### [Assignment]
Print each record below precisely, with every picture left out of the copy.

### [Data]
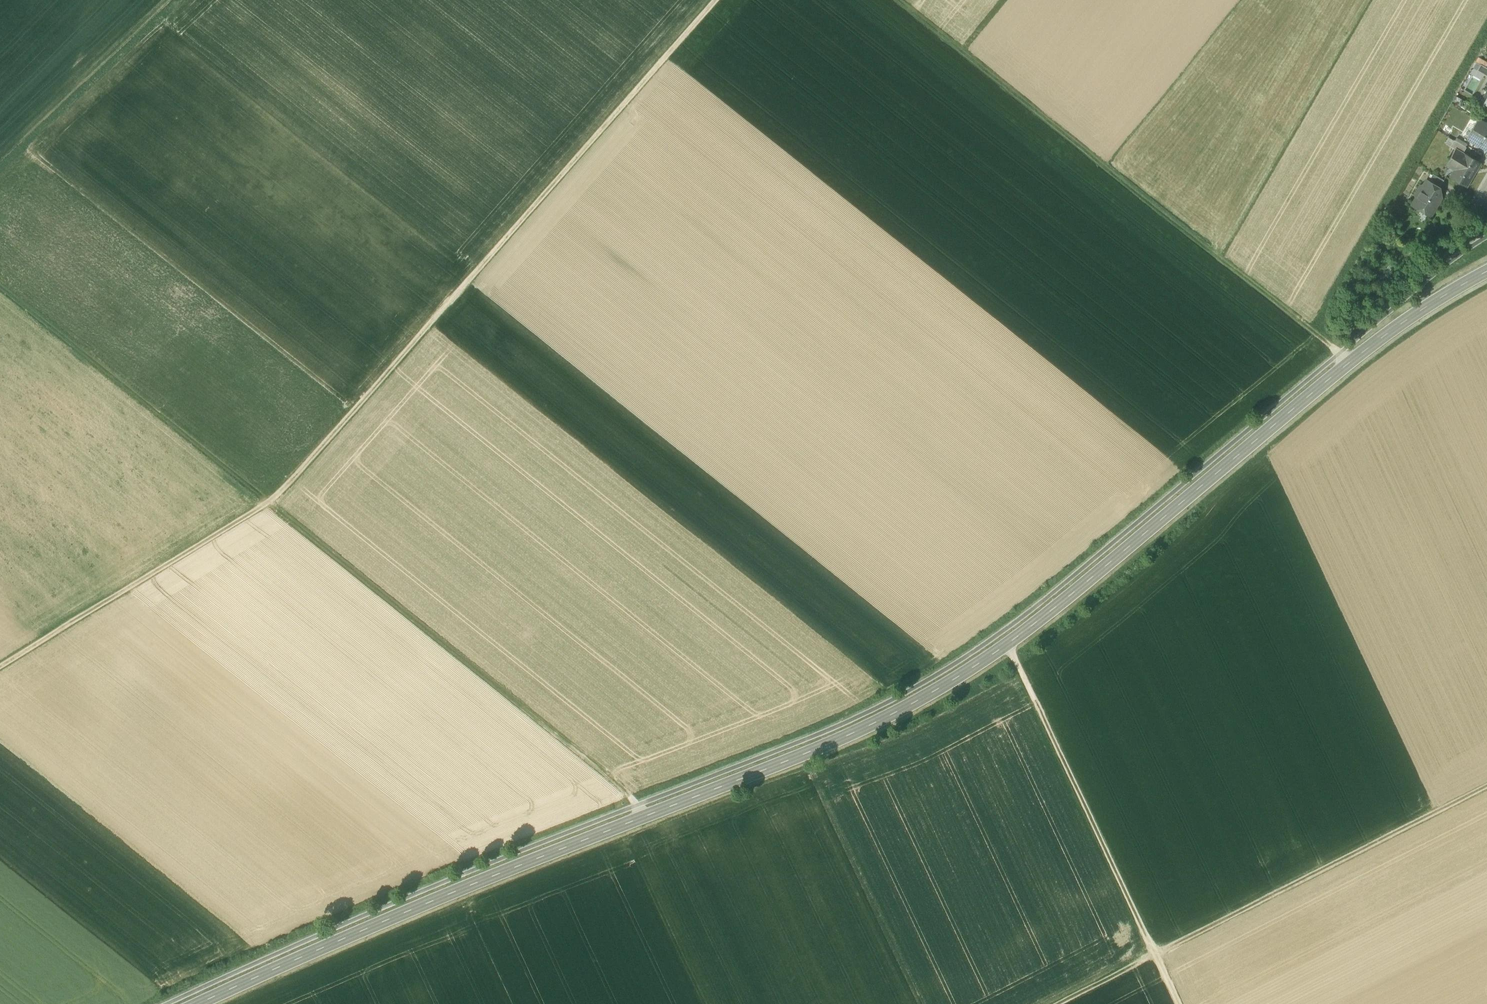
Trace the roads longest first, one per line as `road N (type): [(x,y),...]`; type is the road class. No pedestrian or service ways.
road 1 (secondary): [(198,1003),(932,693),(1007,644),(1352,360),(1486,271)]
road 2 (track): [(0,678),(289,484),(715,0)]
road 3 (track): [(894,0),(1352,360)]
road 4 (track): [(648,814),(267,503)]
road 5 (track): [(1058,1003),(1486,786)]
road 6 (track): [(1178,1003),(1007,644)]
road 7 (track): [(0,289),(267,503)]
road 8 (track): [(177,0),(0,169)]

### [Result]
Trace the roads longest first, one per line as `road N (type): [(x,y),...]`; type is the road class. No pedestrian or service ways.
road 1 (secondary): [(198,1003),(932,693),(1007,644),(1352,360),(1486,271)]
road 2 (track): [(0,678),(289,484),(715,0)]
road 3 (track): [(894,0),(1352,360)]
road 4 (track): [(648,814),(267,503)]
road 5 (track): [(1058,1003),(1486,786)]
road 6 (track): [(1178,1003),(1007,644)]
road 7 (track): [(0,289),(267,503)]
road 8 (track): [(177,0),(0,169)]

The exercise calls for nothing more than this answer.